* Assignment *
Reproduce every line below exactly as written; do not include the images.

* Records provided *
★ ★ ★ ★ ★

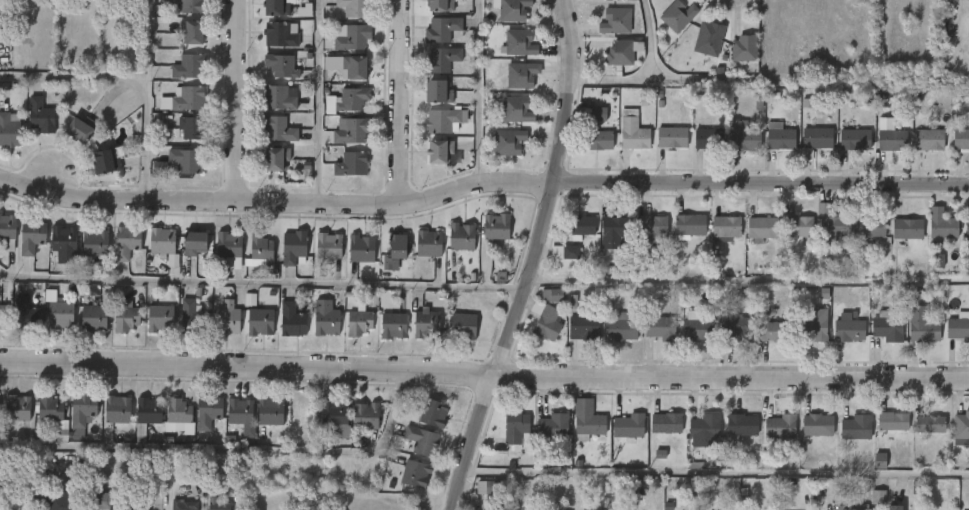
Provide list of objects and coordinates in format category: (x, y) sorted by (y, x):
building: (14, 4)
building: (440, 5)
building: (193, 6)
building: (275, 7)
building: (354, 7)
building: (514, 9)
building: (675, 15)
building: (616, 21)
building: (441, 29)
building: (192, 32)
building: (279, 34)
building: (706, 37)
building: (353, 38)
road: (145, 39)
building: (522, 42)
building: (741, 47)
building: (620, 51)
building: (441, 60)
building: (281, 65)
building: (189, 66)
building: (352, 67)
building: (523, 74)
road: (645, 77)
road: (133, 79)
road: (568, 91)
building: (437, 92)
road: (478, 93)
building: (351, 98)
building: (187, 99)
building: (277, 99)
road: (236, 101)
road: (317, 101)
road: (402, 102)
building: (519, 109)
building: (598, 114)
building: (39, 115)
building: (445, 120)
building: (190, 128)
building: (9, 129)
building: (78, 130)
building: (278, 130)
building: (352, 131)
building: (632, 131)
building: (779, 136)
building: (890, 136)
building: (671, 137)
building: (742, 137)
building: (708, 139)
building: (929, 139)
building: (961, 139)
building: (600, 140)
building: (854, 140)
building: (511, 141)
building: (814, 141)
building: (441, 153)
building: (273, 158)
building: (106, 160)
building: (188, 160)
building: (351, 164)
road: (761, 183)
road: (276, 202)
building: (686, 225)
building: (578, 226)
building: (723, 226)
building: (833, 226)
building: (966, 226)
building: (496, 227)
building: (941, 227)
building: (648, 228)
building: (759, 228)
building: (904, 228)
building: (868, 229)
building: (612, 230)
building: (794, 230)
building: (7, 231)
building: (32, 236)
building: (461, 237)
building: (161, 241)
building: (63, 242)
building: (94, 242)
building: (125, 242)
building: (193, 244)
building: (429, 244)
building: (227, 246)
building: (328, 246)
building: (260, 248)
building: (292, 248)
building: (361, 248)
building: (563, 251)
building: (393, 252)
building: (234, 263)
road: (260, 281)
road: (747, 282)
building: (552, 295)
building: (24, 312)
building: (59, 315)
building: (125, 315)
building: (2, 316)
building: (93, 317)
building: (159, 318)
building: (192, 318)
building: (225, 318)
building: (326, 318)
building: (290, 319)
building: (260, 321)
building: (359, 321)
building: (548, 321)
building: (426, 322)
building: (463, 324)
building: (808, 324)
building: (393, 325)
building: (920, 325)
building: (621, 326)
building: (885, 326)
building: (584, 327)
building: (660, 327)
building: (957, 327)
building: (696, 328)
building: (735, 328)
building: (845, 329)
building: (771, 331)
road: (502, 346)
road: (484, 372)
building: (16, 406)
building: (81, 407)
building: (117, 408)
building: (147, 409)
building: (206, 410)
building: (269, 410)
building: (51, 413)
building: (437, 413)
building: (241, 415)
building: (179, 416)
building: (367, 416)
building: (338, 417)
building: (587, 419)
building: (890, 422)
building: (663, 423)
building: (927, 423)
building: (739, 425)
building: (814, 425)
building: (629, 426)
building: (702, 426)
building: (777, 426)
building: (853, 426)
building: (960, 426)
building: (517, 427)
building: (552, 427)
building: (424, 440)
building: (880, 461)
building: (416, 473)
road: (714, 473)
building: (33, 485)
building: (486, 488)
building: (878, 497)
building: (102, 501)
building: (61, 502)
building: (219, 504)
building: (185, 505)
building: (895, 506)
building: (139, 507)
building: (863, 507)
building: (501, 508)
building: (598, 509)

★ ★ ★ ★ ★

* The answer *
Provide list of objects and coordinates in format category: (x, y) sorted by (y, x):
building: (14, 4)
building: (440, 5)
building: (193, 6)
building: (275, 7)
building: (354, 7)
building: (514, 9)
building: (675, 15)
building: (616, 21)
building: (441, 29)
building: (192, 32)
building: (279, 34)
building: (706, 37)
building: (353, 38)
road: (145, 39)
building: (522, 42)
building: (741, 47)
building: (620, 51)
building: (441, 60)
building: (281, 65)
building: (189, 66)
building: (352, 67)
building: (523, 74)
road: (645, 77)
road: (133, 79)
road: (568, 91)
building: (437, 92)
road: (478, 93)
building: (351, 98)
building: (187, 99)
building: (277, 99)
road: (236, 101)
road: (317, 101)
road: (402, 102)
building: (519, 109)
building: (598, 114)
building: (39, 115)
building: (445, 120)
building: (190, 128)
building: (9, 129)
building: (78, 130)
building: (278, 130)
building: (352, 131)
building: (632, 131)
building: (779, 136)
building: (890, 136)
building: (671, 137)
building: (742, 137)
building: (708, 139)
building: (929, 139)
building: (961, 139)
building: (600, 140)
building: (854, 140)
building: (511, 141)
building: (814, 141)
building: (441, 153)
building: (273, 158)
building: (106, 160)
building: (188, 160)
building: (351, 164)
road: (761, 183)
road: (276, 202)
building: (686, 225)
building: (578, 226)
building: (723, 226)
building: (833, 226)
building: (966, 226)
building: (496, 227)
building: (941, 227)
building: (648, 228)
building: (759, 228)
building: (904, 228)
building: (868, 229)
building: (612, 230)
building: (794, 230)
building: (7, 231)
building: (32, 236)
building: (461, 237)
building: (161, 241)
building: (63, 242)
building: (94, 242)
building: (125, 242)
building: (193, 244)
building: (429, 244)
building: (227, 246)
building: (328, 246)
building: (260, 248)
building: (292, 248)
building: (361, 248)
building: (563, 251)
building: (393, 252)
building: (234, 263)
road: (260, 281)
road: (747, 282)
building: (552, 295)
building: (24, 312)
building: (59, 315)
building: (125, 315)
building: (2, 316)
building: (93, 317)
building: (159, 318)
building: (192, 318)
building: (225, 318)
building: (326, 318)
building: (290, 319)
building: (260, 321)
building: (359, 321)
building: (548, 321)
building: (426, 322)
building: (463, 324)
building: (808, 324)
building: (393, 325)
building: (920, 325)
building: (621, 326)
building: (885, 326)
building: (584, 327)
building: (660, 327)
building: (957, 327)
building: (696, 328)
building: (735, 328)
building: (845, 329)
building: (771, 331)
road: (502, 346)
road: (484, 372)
building: (16, 406)
building: (81, 407)
building: (117, 408)
building: (147, 409)
building: (206, 410)
building: (269, 410)
building: (51, 413)
building: (437, 413)
building: (241, 415)
building: (179, 416)
building: (367, 416)
building: (338, 417)
building: (587, 419)
building: (890, 422)
building: (663, 423)
building: (927, 423)
building: (739, 425)
building: (814, 425)
building: (629, 426)
building: (702, 426)
building: (777, 426)
building: (853, 426)
building: (960, 426)
building: (517, 427)
building: (552, 427)
building: (424, 440)
building: (880, 461)
building: (416, 473)
road: (714, 473)
building: (33, 485)
building: (486, 488)
building: (878, 497)
building: (102, 501)
building: (61, 502)
building: (219, 504)
building: (185, 505)
building: (895, 506)
building: (139, 507)
building: (863, 507)
building: (501, 508)
building: (598, 509)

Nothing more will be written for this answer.